I would like every record below transcribed exactly as it is.

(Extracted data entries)
══════════════════════════════
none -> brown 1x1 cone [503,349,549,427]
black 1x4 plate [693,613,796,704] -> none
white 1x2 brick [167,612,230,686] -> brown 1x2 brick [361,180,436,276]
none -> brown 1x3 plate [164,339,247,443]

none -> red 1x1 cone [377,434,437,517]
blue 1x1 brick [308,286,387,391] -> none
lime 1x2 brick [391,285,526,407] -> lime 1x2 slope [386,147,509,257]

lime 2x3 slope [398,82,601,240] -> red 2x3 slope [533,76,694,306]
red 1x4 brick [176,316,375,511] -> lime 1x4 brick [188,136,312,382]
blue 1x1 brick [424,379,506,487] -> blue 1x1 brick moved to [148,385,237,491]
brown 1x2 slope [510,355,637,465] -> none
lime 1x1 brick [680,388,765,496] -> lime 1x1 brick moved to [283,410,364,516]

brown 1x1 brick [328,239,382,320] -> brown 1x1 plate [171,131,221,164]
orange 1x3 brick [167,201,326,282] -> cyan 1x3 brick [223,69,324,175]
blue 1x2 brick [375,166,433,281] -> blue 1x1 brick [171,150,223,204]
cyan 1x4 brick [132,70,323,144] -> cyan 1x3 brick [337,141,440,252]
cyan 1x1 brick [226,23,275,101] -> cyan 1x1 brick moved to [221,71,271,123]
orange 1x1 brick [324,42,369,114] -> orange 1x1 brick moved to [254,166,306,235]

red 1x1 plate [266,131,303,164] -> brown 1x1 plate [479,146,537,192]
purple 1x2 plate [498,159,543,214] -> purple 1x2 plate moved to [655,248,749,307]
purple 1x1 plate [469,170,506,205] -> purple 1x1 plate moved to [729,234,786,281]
══════════════════════════════
ANSWER TO THIS PROBLEM
none -> brown 1x1 cone [503,349,549,427]
black 1x4 plate [693,613,796,704] -> none
white 1x2 brick [167,612,230,686] -> brown 1x2 brick [361,180,436,276]
none -> brown 1x3 plate [164,339,247,443]

none -> red 1x1 cone [377,434,437,517]
blue 1x1 brick [308,286,387,391] -> none
lime 1x2 brick [391,285,526,407] -> lime 1x2 slope [386,147,509,257]

lime 2x3 slope [398,82,601,240] -> red 2x3 slope [533,76,694,306]
red 1x4 brick [176,316,375,511] -> lime 1x4 brick [188,136,312,382]
blue 1x1 brick [424,379,506,487] -> blue 1x1 brick moved to [148,385,237,491]
brown 1x2 slope [510,355,637,465] -> none
lime 1x1 brick [680,388,765,496] -> lime 1x1 brick moved to [283,410,364,516]

brown 1x1 brick [328,239,382,320] -> brown 1x1 plate [171,131,221,164]
orange 1x3 brick [167,201,326,282] -> cyan 1x3 brick [223,69,324,175]
blue 1x2 brick [375,166,433,281] -> blue 1x1 brick [171,150,223,204]
cyan 1x4 brick [132,70,323,144] -> cyan 1x3 brick [337,141,440,252]
cyan 1x1 brick [226,23,275,101] -> cyan 1x1 brick moved to [221,71,271,123]
orange 1x1 brick [324,42,369,114] -> orange 1x1 brick moved to [254,166,306,235]

red 1x1 plate [266,131,303,164] -> brown 1x1 plate [479,146,537,192]
purple 1x2 plate [498,159,543,214] -> purple 1x2 plate moved to [655,248,749,307]
purple 1x1 plate [469,170,506,205] -> purple 1x1 plate moved to [729,234,786,281]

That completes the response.